| Task to complete |
Only the lines below from the one containing "building: none -> [77,514,203,652]" through the one containing "building: [467,347,507,391] ->" belong in the answer, repeated exactly and without pictures.

| Source material |
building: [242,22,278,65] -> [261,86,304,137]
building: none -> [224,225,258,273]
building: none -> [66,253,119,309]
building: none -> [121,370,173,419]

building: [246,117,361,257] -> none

---

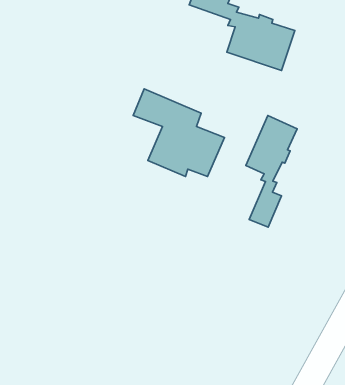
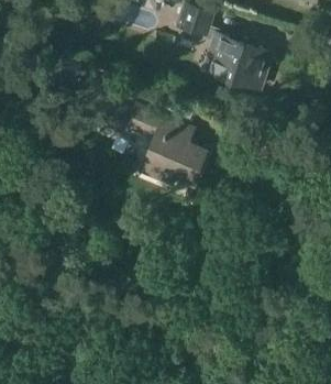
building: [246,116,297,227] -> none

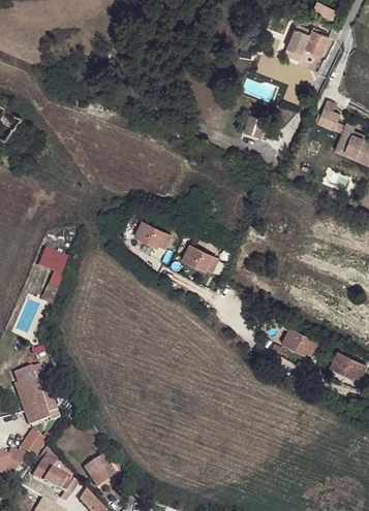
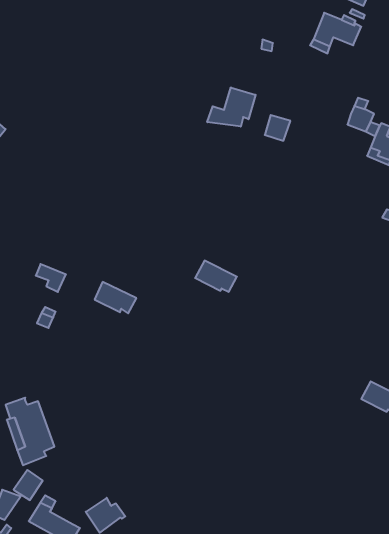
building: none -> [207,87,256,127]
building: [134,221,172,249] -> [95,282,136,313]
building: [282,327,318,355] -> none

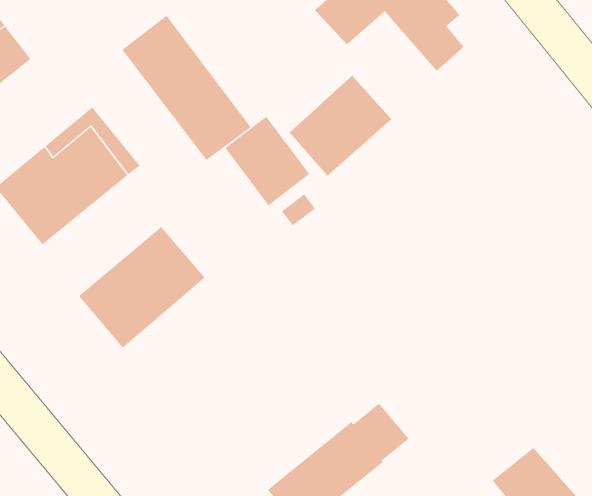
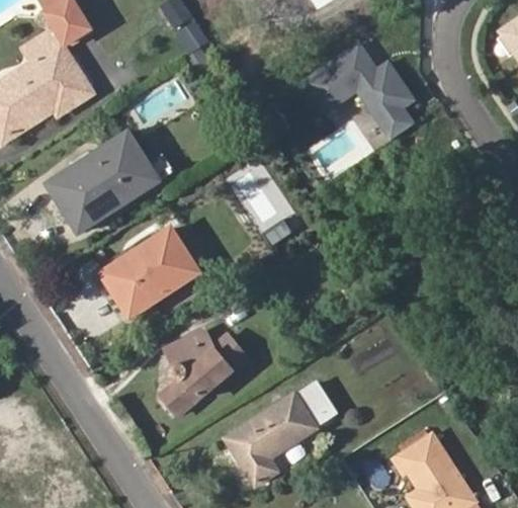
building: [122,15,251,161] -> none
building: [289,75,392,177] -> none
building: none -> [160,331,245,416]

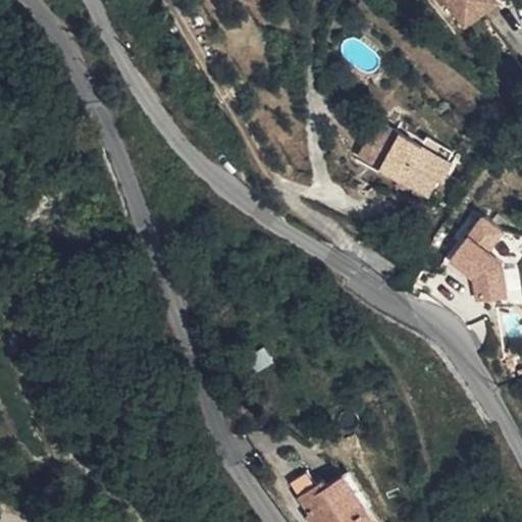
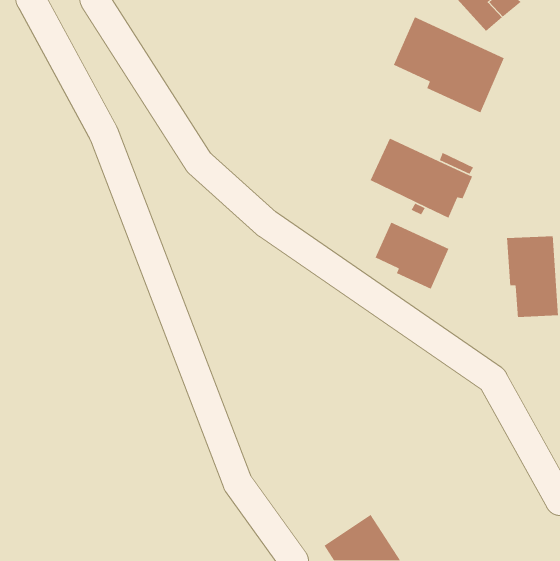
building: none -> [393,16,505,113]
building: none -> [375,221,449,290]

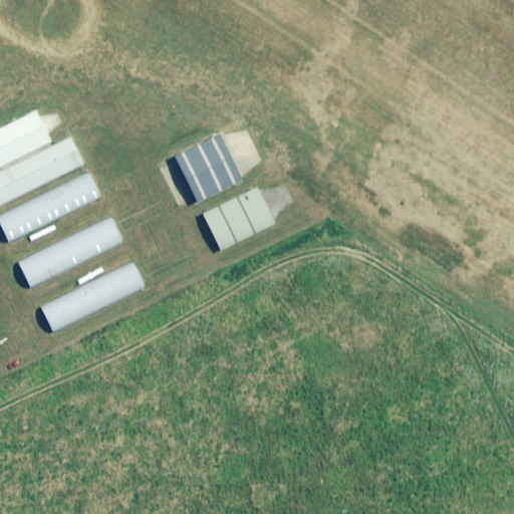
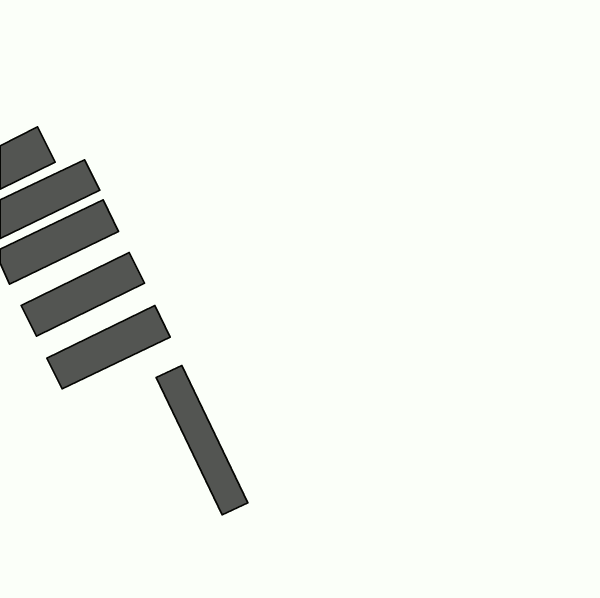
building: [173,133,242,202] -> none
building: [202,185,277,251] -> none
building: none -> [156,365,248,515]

==

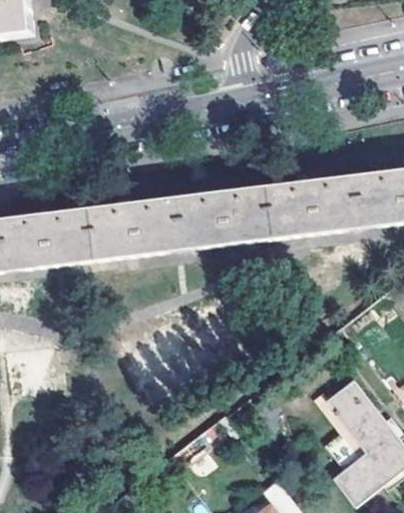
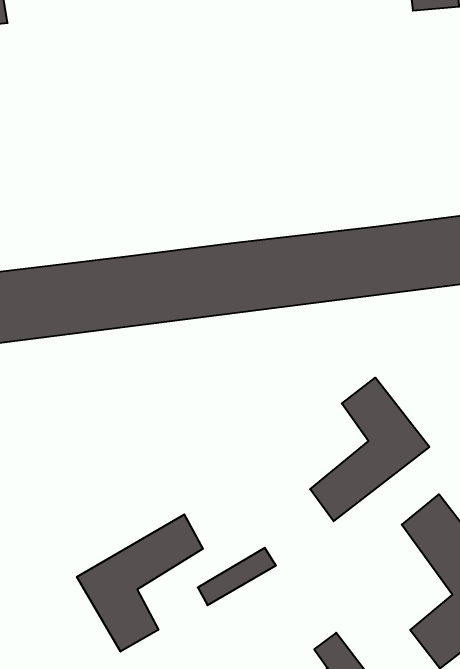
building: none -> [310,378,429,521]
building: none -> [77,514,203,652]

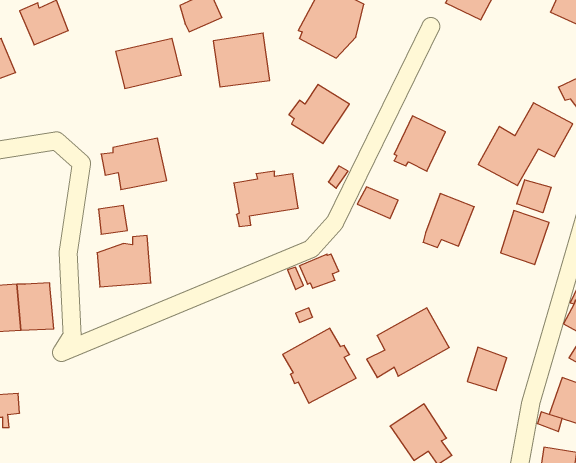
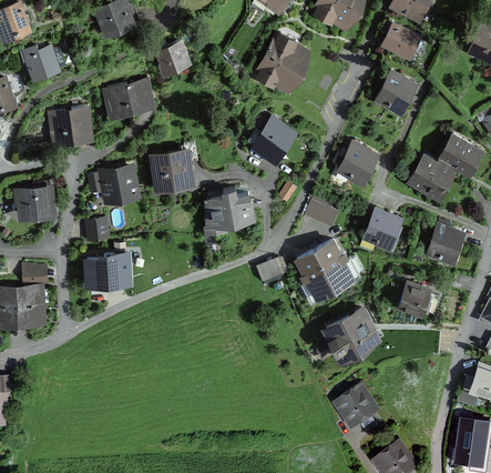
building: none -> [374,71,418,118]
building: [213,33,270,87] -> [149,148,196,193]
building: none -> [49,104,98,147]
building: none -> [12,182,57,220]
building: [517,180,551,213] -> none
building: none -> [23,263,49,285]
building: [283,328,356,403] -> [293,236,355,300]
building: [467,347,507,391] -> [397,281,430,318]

| Answer below |
building: none -> [77,514,203,652]

building: none -> [374,71,418,118]
building: [213,33,270,87] -> [149,148,196,193]
building: none -> [49,104,98,147]
building: none -> [12,182,57,220]
building: [517,180,551,213] -> none
building: none -> [23,263,49,285]
building: [283,328,356,403] -> [293,236,355,300]
building: [467,347,507,391] -> [397,281,430,318]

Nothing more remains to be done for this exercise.